> **Information shown**
══════

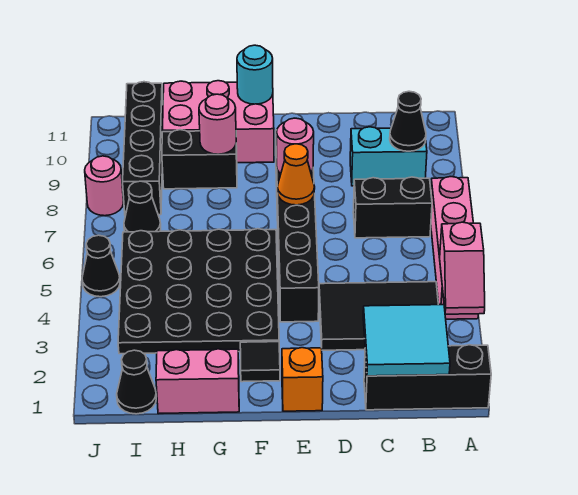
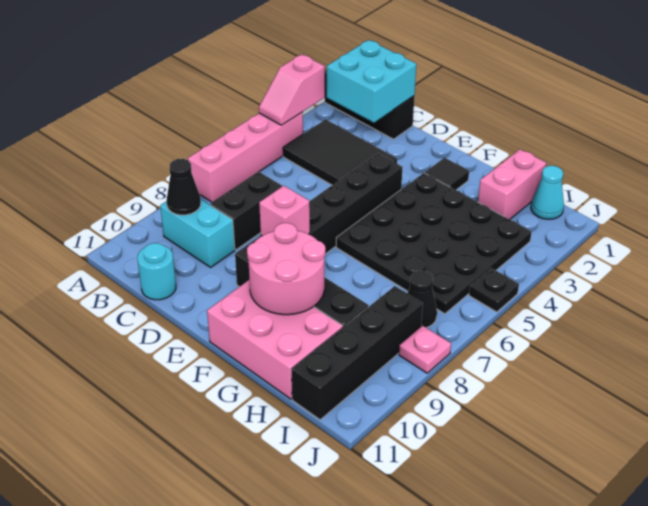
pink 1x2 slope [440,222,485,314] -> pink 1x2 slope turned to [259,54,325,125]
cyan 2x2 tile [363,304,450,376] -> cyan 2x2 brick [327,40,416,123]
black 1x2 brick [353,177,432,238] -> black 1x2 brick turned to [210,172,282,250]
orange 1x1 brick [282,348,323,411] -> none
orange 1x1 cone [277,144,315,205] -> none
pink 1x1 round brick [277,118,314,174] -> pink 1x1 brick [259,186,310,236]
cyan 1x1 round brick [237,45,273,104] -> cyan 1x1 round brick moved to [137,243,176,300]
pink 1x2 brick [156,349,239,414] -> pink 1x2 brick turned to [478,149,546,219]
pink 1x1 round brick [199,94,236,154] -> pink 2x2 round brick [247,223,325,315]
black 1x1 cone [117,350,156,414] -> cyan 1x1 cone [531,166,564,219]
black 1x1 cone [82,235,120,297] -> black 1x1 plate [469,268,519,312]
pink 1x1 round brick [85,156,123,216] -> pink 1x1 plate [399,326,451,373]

══════

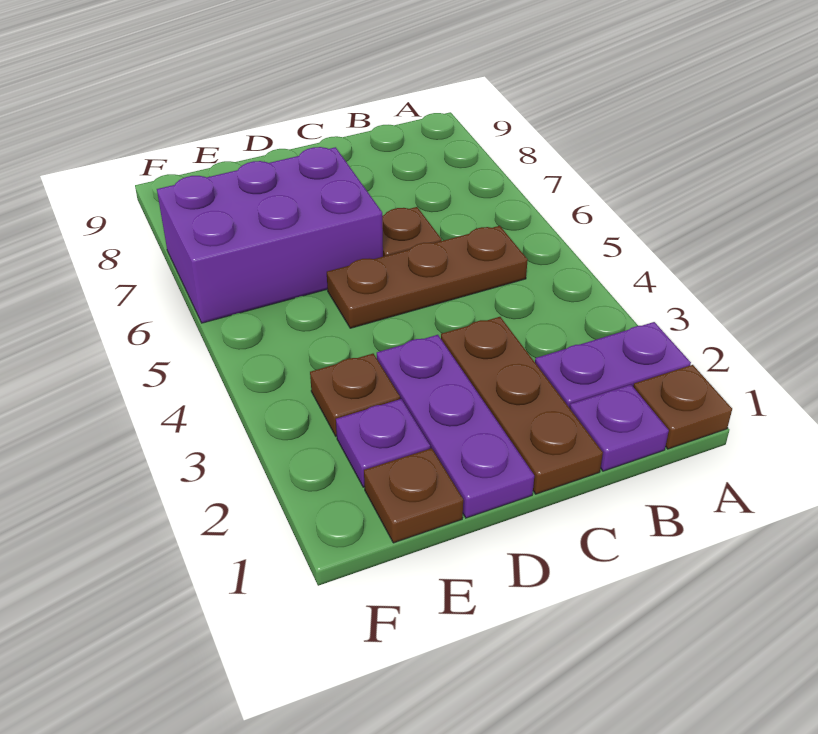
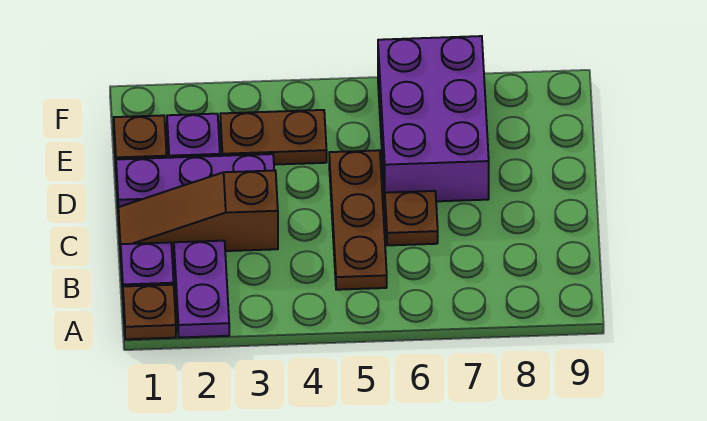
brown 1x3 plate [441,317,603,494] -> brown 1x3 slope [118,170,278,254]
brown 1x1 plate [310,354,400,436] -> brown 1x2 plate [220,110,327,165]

══════

Tell how many lines of the listing include the word "brick"; the number alone is the answer.

> **Output for this exercise**
8